Required work »
Extract and list every line that contains the word "masks".

Data excerpts »
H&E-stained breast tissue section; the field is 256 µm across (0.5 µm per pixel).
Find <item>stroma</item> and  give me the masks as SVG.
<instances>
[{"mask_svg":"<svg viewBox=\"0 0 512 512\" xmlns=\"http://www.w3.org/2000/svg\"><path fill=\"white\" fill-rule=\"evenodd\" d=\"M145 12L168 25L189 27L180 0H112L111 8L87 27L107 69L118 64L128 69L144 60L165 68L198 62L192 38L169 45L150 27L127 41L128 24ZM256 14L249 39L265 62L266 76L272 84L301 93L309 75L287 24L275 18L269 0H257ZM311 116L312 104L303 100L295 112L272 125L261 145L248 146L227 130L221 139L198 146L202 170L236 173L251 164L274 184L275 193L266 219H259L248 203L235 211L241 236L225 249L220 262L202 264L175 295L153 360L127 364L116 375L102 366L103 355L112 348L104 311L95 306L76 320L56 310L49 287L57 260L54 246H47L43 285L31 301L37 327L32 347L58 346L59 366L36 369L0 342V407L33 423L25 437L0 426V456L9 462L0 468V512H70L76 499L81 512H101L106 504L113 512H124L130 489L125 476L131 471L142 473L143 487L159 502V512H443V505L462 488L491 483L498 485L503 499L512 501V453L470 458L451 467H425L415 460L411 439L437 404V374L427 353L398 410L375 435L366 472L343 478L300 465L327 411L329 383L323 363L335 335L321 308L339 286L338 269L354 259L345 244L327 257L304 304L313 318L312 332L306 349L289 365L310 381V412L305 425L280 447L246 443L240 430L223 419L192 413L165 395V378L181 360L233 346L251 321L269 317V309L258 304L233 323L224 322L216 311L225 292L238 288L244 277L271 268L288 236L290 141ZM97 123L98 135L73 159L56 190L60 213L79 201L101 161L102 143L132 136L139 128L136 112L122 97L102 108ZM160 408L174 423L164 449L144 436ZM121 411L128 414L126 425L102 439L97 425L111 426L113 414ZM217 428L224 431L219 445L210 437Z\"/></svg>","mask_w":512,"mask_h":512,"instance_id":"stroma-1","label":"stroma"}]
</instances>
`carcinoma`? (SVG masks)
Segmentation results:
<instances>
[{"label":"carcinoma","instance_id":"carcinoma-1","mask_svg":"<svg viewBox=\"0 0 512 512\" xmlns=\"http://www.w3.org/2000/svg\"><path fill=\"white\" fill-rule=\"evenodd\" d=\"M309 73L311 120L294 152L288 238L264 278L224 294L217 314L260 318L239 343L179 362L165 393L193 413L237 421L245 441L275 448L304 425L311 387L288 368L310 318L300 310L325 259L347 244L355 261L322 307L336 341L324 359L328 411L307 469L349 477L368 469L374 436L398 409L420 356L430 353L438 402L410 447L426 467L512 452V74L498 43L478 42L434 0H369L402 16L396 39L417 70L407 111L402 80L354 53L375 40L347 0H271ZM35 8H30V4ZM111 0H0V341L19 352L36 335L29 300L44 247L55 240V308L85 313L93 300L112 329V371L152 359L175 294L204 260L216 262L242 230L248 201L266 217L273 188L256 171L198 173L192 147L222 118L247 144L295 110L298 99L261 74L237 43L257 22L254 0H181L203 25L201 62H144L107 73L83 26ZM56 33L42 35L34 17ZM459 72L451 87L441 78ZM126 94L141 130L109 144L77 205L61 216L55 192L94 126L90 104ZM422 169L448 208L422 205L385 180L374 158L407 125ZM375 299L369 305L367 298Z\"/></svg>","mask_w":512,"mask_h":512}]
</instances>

Solution »
Find <item>stroma</item> and  give me the masks as SVG.
`carcinoma`? (SVG masks)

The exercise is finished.